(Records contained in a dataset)
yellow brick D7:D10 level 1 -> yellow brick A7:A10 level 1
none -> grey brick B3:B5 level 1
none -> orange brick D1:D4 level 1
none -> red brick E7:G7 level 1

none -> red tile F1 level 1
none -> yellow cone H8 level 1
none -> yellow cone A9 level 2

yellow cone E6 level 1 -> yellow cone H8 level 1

--

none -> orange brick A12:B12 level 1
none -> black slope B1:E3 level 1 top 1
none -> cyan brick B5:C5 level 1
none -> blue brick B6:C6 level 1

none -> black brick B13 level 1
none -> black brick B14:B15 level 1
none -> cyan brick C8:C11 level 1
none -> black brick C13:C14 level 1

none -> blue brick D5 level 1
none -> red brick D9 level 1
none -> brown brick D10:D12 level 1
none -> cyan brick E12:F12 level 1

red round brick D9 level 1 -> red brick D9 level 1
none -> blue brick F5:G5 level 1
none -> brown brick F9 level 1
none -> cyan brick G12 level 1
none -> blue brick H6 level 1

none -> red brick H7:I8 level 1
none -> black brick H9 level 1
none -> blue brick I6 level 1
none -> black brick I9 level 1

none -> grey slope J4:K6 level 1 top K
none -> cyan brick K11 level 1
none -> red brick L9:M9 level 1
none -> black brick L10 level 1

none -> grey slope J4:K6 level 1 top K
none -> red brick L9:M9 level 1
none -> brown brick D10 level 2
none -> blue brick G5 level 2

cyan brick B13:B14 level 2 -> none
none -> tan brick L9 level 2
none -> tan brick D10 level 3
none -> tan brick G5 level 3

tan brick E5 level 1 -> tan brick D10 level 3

— Task item —
In the entries above, find the line holding "cyan brick B13:B14 level 2 -> none" and the line holding "tan brick E5 level 1 -> tan brick D10 level 3", then retype exactly those two lines and every line between them, and nothing else.

— Answer box —
cyan brick B13:B14 level 2 -> none
none -> tan brick L9 level 2
none -> tan brick D10 level 3
none -> tan brick G5 level 3

tan brick E5 level 1 -> tan brick D10 level 3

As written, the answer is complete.